Exercise objective:
What is needed is an exact copy of every line in the listing.

Input records:

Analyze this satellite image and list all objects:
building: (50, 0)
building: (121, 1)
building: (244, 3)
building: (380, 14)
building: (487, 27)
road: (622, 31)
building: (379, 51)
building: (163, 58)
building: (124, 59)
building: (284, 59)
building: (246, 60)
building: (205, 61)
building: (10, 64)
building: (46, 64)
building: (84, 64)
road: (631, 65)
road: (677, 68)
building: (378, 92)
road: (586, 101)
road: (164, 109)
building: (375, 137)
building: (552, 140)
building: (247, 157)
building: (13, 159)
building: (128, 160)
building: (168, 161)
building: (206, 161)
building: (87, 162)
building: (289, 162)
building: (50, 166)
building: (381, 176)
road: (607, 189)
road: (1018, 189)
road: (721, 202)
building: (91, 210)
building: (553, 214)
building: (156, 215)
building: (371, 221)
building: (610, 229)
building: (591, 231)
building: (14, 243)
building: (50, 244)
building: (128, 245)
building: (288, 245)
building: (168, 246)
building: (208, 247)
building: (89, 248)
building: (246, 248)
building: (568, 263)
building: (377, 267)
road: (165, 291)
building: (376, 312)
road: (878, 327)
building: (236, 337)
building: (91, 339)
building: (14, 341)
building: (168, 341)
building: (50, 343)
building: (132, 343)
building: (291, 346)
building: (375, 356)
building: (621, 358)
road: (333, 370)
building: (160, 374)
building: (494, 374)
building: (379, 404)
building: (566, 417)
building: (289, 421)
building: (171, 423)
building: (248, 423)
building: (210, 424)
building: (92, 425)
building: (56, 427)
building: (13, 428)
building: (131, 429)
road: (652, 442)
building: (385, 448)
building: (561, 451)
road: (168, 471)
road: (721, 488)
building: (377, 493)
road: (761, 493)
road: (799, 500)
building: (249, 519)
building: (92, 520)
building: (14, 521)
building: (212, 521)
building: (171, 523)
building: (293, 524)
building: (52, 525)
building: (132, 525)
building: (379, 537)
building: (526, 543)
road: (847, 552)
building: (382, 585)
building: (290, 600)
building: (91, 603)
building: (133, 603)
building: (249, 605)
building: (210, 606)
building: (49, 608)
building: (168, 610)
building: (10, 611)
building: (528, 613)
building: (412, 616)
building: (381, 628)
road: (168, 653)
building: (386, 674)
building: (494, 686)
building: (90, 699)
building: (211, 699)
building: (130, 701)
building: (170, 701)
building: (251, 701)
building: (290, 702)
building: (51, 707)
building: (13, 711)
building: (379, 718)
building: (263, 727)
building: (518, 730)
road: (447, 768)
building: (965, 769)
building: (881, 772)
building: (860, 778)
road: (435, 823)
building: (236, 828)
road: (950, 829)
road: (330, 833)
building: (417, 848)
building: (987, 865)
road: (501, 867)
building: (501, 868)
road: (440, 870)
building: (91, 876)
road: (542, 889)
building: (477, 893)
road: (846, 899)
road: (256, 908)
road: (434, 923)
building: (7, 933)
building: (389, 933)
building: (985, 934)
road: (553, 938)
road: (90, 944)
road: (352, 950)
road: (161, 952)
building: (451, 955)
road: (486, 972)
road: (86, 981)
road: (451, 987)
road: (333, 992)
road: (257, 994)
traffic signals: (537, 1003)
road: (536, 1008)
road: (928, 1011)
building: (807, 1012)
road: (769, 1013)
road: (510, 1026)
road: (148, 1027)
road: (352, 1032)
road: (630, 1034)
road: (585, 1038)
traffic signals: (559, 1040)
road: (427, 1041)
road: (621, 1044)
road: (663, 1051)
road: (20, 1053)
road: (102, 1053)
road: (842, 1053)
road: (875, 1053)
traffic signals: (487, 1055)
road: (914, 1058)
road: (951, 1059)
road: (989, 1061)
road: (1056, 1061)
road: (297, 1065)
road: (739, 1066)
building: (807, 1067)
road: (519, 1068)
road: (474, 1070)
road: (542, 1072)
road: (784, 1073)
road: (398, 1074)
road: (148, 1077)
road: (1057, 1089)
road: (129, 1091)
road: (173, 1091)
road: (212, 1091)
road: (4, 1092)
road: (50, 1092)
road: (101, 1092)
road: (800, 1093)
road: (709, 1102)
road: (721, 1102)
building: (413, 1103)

Output below:
Analyze this satellite image and list all objects:
building: (50, 0)
building: (121, 1)
building: (244, 3)
building: (380, 14)
building: (487, 27)
road: (622, 31)
building: (379, 51)
building: (163, 58)
building: (124, 59)
building: (284, 59)
building: (246, 60)
building: (205, 61)
building: (10, 64)
building: (46, 64)
building: (84, 64)
road: (631, 65)
road: (677, 68)
building: (378, 92)
road: (586, 101)
road: (164, 109)
building: (375, 137)
building: (552, 140)
building: (247, 157)
building: (13, 159)
building: (128, 160)
building: (168, 161)
building: (206, 161)
building: (87, 162)
building: (289, 162)
building: (50, 166)
building: (381, 176)
road: (607, 189)
road: (1018, 189)
road: (721, 202)
building: (91, 210)
building: (553, 214)
building: (156, 215)
building: (371, 221)
building: (610, 229)
building: (591, 231)
building: (14, 243)
building: (50, 244)
building: (128, 245)
building: (288, 245)
building: (168, 246)
building: (208, 247)
building: (89, 248)
building: (246, 248)
building: (568, 263)
building: (377, 267)
road: (165, 291)
building: (376, 312)
road: (878, 327)
building: (236, 337)
building: (91, 339)
building: (14, 341)
building: (168, 341)
building: (50, 343)
building: (132, 343)
building: (291, 346)
building: (375, 356)
building: (621, 358)
road: (333, 370)
building: (160, 374)
building: (494, 374)
building: (379, 404)
building: (566, 417)
building: (289, 421)
building: (171, 423)
building: (248, 423)
building: (210, 424)
building: (92, 425)
building: (56, 427)
building: (13, 428)
building: (131, 429)
road: (652, 442)
building: (385, 448)
building: (561, 451)
road: (168, 471)
road: (721, 488)
building: (377, 493)
road: (761, 493)
road: (799, 500)
building: (249, 519)
building: (92, 520)
building: (14, 521)
building: (212, 521)
building: (171, 523)
building: (293, 524)
building: (52, 525)
building: (132, 525)
building: (379, 537)
building: (526, 543)
road: (847, 552)
building: (382, 585)
building: (290, 600)
building: (91, 603)
building: (133, 603)
building: (249, 605)
building: (210, 606)
building: (49, 608)
building: (168, 610)
building: (10, 611)
building: (528, 613)
building: (412, 616)
building: (381, 628)
road: (168, 653)
building: (386, 674)
building: (494, 686)
building: (90, 699)
building: (211, 699)
building: (130, 701)
building: (170, 701)
building: (251, 701)
building: (290, 702)
building: (51, 707)
building: (13, 711)
building: (379, 718)
building: (263, 727)
building: (518, 730)
road: (447, 768)
building: (965, 769)
building: (881, 772)
building: (860, 778)
road: (435, 823)
building: (236, 828)
road: (950, 829)
road: (330, 833)
building: (417, 848)
building: (987, 865)
road: (501, 867)
building: (501, 868)
road: (440, 870)
building: (91, 876)
road: (542, 889)
building: (477, 893)
road: (846, 899)
road: (256, 908)
road: (434, 923)
building: (7, 933)
building: (389, 933)
building: (985, 934)
road: (553, 938)
road: (90, 944)
road: (352, 950)
road: (161, 952)
building: (451, 955)
road: (486, 972)
road: (86, 981)
road: (451, 987)
road: (333, 992)
road: (257, 994)
traffic signals: (537, 1003)
road: (536, 1008)
road: (928, 1011)
building: (807, 1012)
road: (769, 1013)
road: (510, 1026)
road: (148, 1027)
road: (352, 1032)
road: (630, 1034)
road: (585, 1038)
traffic signals: (559, 1040)
road: (427, 1041)
road: (621, 1044)
road: (663, 1051)
road: (20, 1053)
road: (102, 1053)
road: (842, 1053)
road: (875, 1053)
traffic signals: (487, 1055)
road: (914, 1058)
road: (951, 1059)
road: (989, 1061)
road: (1056, 1061)
road: (297, 1065)
road: (739, 1066)
building: (807, 1067)
road: (519, 1068)
road: (474, 1070)
road: (542, 1072)
road: (784, 1073)
road: (398, 1074)
road: (148, 1077)
road: (1057, 1089)
road: (129, 1091)
road: (173, 1091)
road: (212, 1091)
road: (4, 1092)
road: (50, 1092)
road: (101, 1092)
road: (800, 1093)
road: (709, 1102)
road: (721, 1102)
building: (413, 1103)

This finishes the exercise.